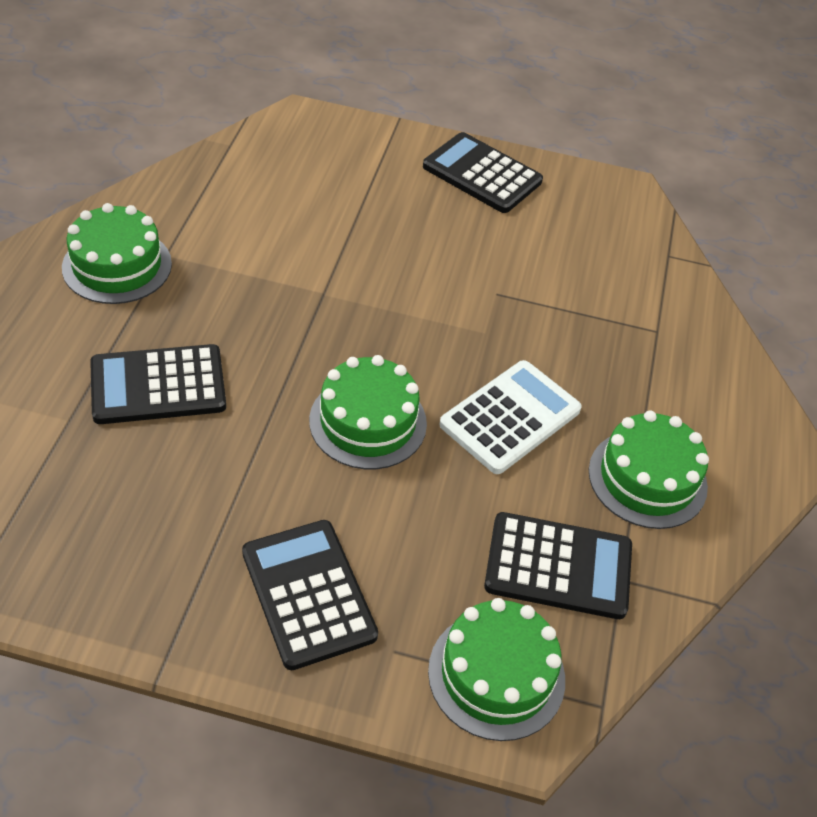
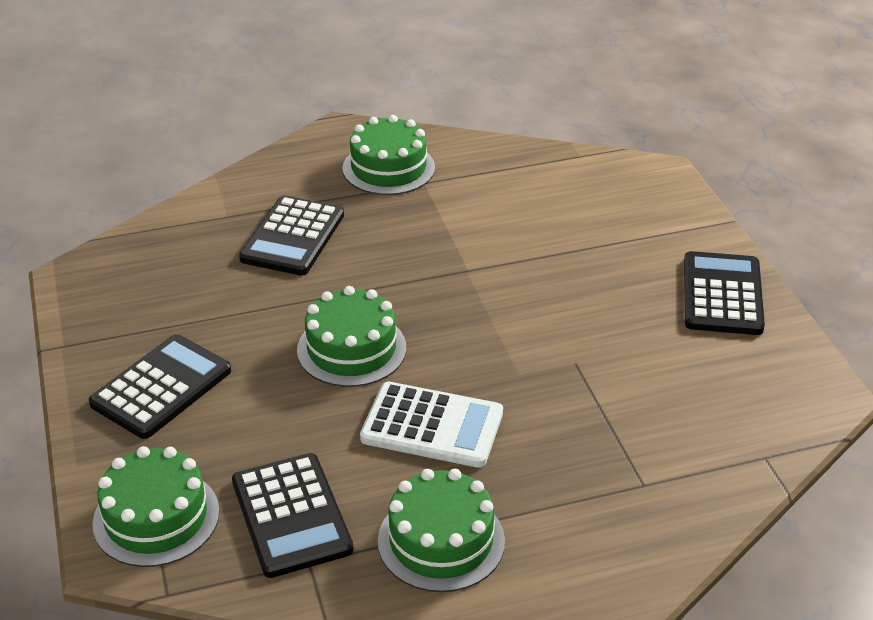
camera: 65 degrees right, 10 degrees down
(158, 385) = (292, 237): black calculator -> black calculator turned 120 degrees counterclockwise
--
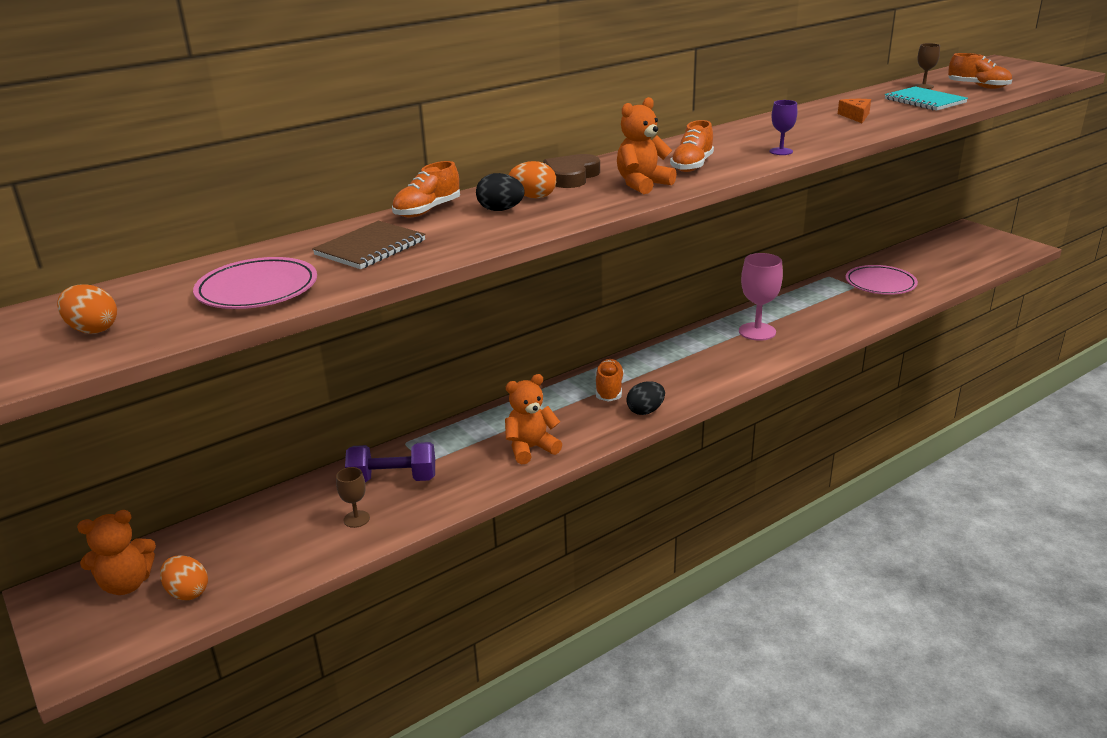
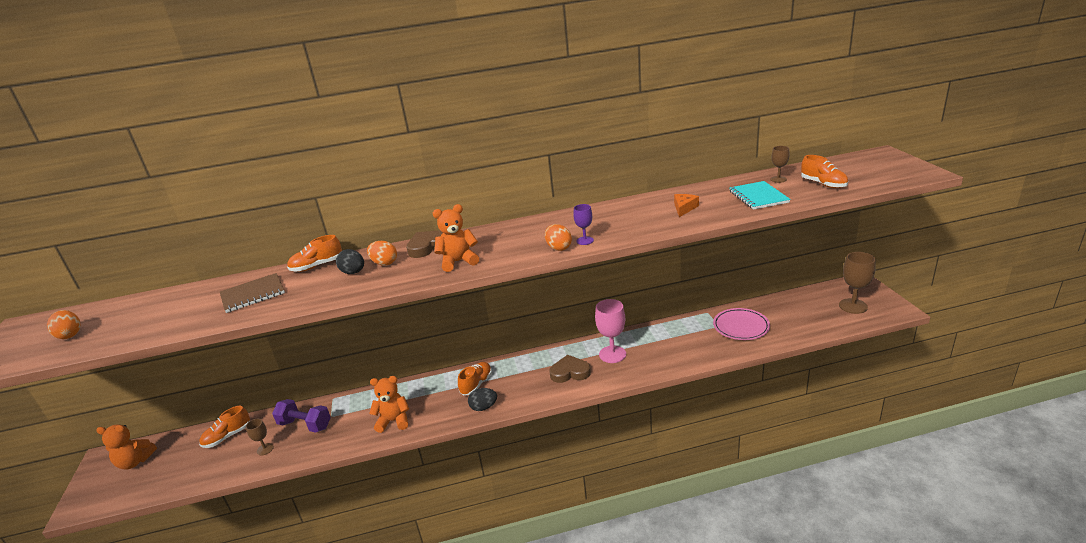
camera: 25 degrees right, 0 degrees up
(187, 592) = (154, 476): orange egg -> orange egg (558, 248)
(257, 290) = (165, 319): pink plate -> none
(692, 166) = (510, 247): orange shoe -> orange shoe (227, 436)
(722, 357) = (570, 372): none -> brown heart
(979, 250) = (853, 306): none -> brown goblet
---
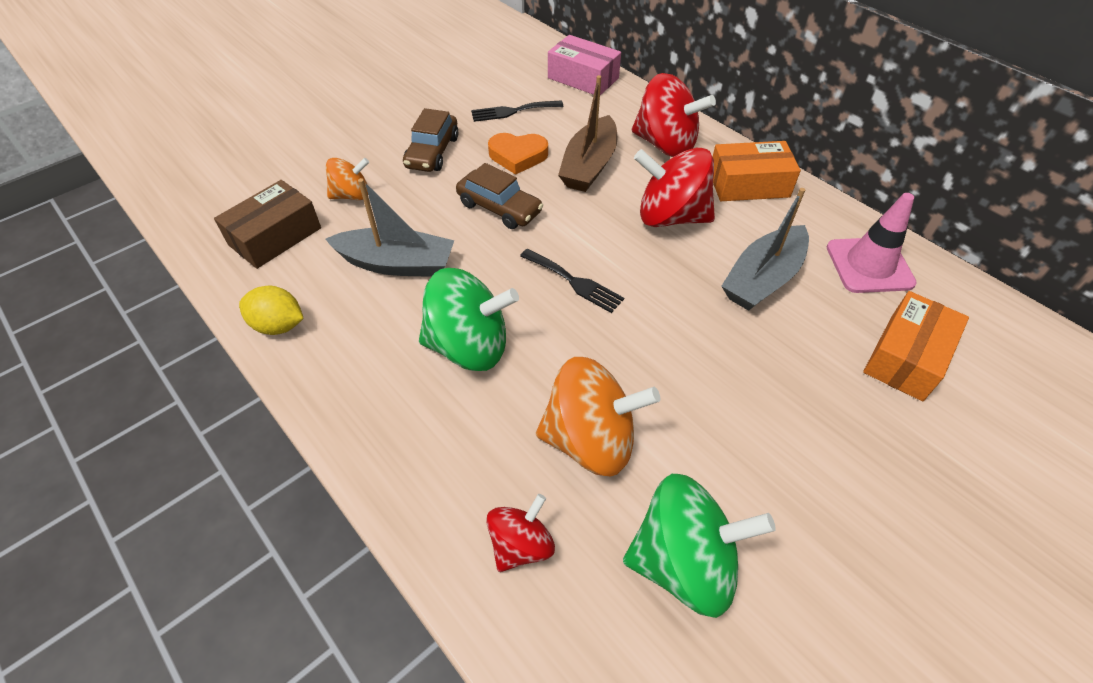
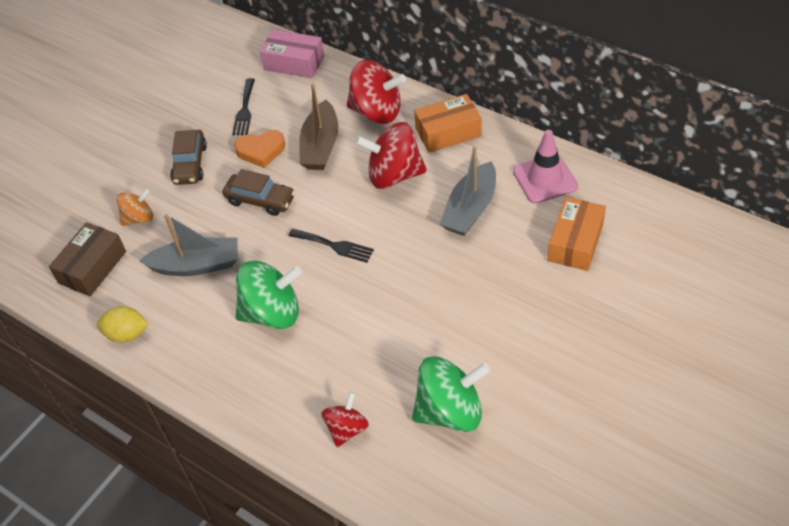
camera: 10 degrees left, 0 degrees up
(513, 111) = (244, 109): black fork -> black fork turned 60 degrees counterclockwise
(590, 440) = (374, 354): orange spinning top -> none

■ **What is required**: Go through the material and copy each line in which the word "camera" occurs.

■ **Written solution**:
camera: 65 degrees right, 10 degrees down
camera: 25 degrees right, 0 degrees up
camera: 10 degrees left, 0 degrees up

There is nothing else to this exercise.